**** Provided material ****

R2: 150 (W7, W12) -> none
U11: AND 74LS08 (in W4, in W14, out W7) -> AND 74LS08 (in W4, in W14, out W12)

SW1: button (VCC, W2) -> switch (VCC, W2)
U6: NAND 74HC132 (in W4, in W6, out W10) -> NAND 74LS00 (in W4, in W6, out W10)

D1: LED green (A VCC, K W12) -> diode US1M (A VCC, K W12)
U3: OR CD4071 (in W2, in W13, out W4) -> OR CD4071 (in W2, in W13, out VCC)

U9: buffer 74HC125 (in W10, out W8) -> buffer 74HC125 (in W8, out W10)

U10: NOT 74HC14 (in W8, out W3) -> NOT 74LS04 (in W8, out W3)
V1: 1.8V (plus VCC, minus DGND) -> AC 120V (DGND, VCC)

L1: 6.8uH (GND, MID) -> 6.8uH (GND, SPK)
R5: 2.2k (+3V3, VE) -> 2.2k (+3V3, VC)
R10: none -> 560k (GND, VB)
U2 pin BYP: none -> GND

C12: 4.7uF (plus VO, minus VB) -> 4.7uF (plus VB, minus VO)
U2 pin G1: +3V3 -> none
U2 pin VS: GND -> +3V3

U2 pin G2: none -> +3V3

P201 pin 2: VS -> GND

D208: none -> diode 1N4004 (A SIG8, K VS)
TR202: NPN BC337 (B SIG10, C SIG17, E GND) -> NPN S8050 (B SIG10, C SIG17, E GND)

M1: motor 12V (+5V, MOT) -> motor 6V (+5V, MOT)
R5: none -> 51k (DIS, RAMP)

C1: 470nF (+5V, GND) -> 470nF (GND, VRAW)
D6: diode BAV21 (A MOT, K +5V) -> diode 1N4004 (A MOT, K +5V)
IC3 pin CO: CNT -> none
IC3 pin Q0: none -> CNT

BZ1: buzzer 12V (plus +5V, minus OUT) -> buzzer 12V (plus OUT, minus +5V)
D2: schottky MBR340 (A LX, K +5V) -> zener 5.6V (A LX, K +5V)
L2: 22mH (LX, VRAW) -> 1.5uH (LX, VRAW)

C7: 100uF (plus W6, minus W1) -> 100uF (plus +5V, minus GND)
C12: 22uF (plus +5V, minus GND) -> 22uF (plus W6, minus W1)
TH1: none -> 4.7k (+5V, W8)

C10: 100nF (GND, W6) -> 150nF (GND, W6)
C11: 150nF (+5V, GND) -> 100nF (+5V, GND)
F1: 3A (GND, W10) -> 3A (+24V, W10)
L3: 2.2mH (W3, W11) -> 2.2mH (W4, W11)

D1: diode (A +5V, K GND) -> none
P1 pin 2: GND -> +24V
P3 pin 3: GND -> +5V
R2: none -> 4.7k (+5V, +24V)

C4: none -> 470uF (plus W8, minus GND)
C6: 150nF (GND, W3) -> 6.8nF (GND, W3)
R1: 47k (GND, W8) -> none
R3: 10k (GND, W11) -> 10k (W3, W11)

****

▶ [To do] Among the records above, only the lines between the line holding "R5: none -> 51k (DIS, RAMP)" and the line holding "R2: none -> 4.7k (+5V, +24V)", inclusive, are to be output, exactly as written.

▶ [Exercise output]
R5: none -> 51k (DIS, RAMP)

C1: 470nF (+5V, GND) -> 470nF (GND, VRAW)
D6: diode BAV21 (A MOT, K +5V) -> diode 1N4004 (A MOT, K +5V)
IC3 pin CO: CNT -> none
IC3 pin Q0: none -> CNT

BZ1: buzzer 12V (plus +5V, minus OUT) -> buzzer 12V (plus OUT, minus +5V)
D2: schottky MBR340 (A LX, K +5V) -> zener 5.6V (A LX, K +5V)
L2: 22mH (LX, VRAW) -> 1.5uH (LX, VRAW)

C7: 100uF (plus W6, minus W1) -> 100uF (plus +5V, minus GND)
C12: 22uF (plus +5V, minus GND) -> 22uF (plus W6, minus W1)
TH1: none -> 4.7k (+5V, W8)

C10: 100nF (GND, W6) -> 150nF (GND, W6)
C11: 150nF (+5V, GND) -> 100nF (+5V, GND)
F1: 3A (GND, W10) -> 3A (+24V, W10)
L3: 2.2mH (W3, W11) -> 2.2mH (W4, W11)

D1: diode (A +5V, K GND) -> none
P1 pin 2: GND -> +24V
P3 pin 3: GND -> +5V
R2: none -> 4.7k (+5V, +24V)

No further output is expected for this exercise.